__DATA TO USE__
"""

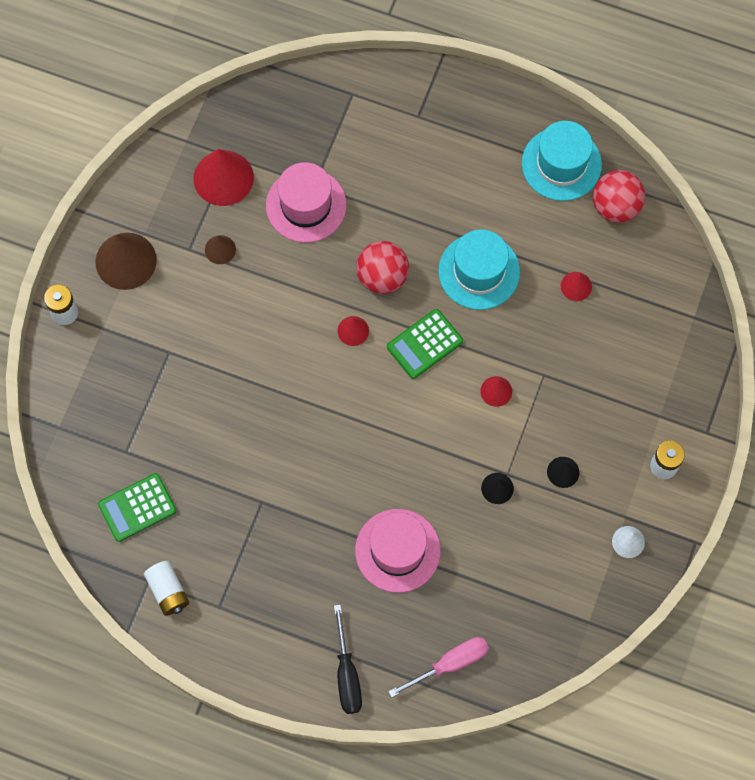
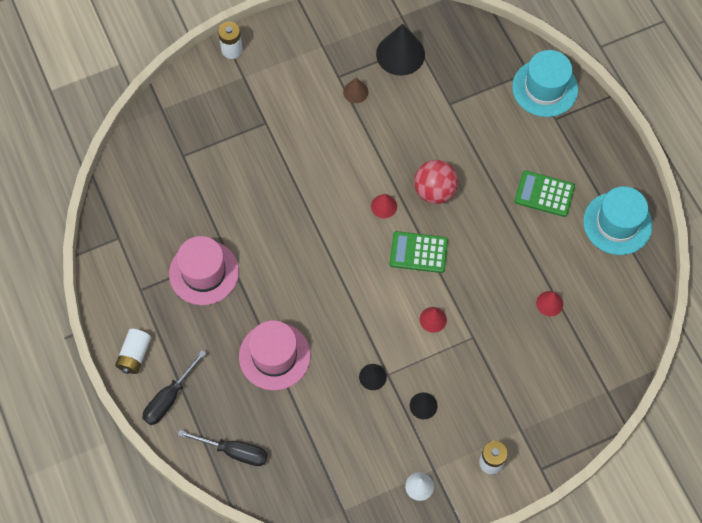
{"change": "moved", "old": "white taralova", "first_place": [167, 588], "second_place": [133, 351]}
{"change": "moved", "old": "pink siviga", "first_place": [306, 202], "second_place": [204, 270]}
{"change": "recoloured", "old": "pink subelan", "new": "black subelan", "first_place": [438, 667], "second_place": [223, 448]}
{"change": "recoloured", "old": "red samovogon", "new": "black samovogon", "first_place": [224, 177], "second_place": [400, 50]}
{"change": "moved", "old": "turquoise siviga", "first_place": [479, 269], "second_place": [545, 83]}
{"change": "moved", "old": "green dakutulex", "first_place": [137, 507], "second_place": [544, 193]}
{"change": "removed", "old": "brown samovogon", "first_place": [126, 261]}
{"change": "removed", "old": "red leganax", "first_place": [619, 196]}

"""

__HOW TO COMPLETE THIS TASK__
Give back the full data exactly as it reads, but drop the pictures.

__SOLUTION FOR THIS EXERCISE__
{"change": "moved", "old": "white taralova", "first_place": [167, 588], "second_place": [133, 351]}
{"change": "moved", "old": "pink siviga", "first_place": [306, 202], "second_place": [204, 270]}
{"change": "recoloured", "old": "pink subelan", "new": "black subelan", "first_place": [438, 667], "second_place": [223, 448]}
{"change": "recoloured", "old": "red samovogon", "new": "black samovogon", "first_place": [224, 177], "second_place": [400, 50]}
{"change": "moved", "old": "turquoise siviga", "first_place": [479, 269], "second_place": [545, 83]}
{"change": "moved", "old": "green dakutulex", "first_place": [137, 507], "second_place": [544, 193]}
{"change": "removed", "old": "brown samovogon", "first_place": [126, 261]}
{"change": "removed", "old": "red leganax", "first_place": [619, 196]}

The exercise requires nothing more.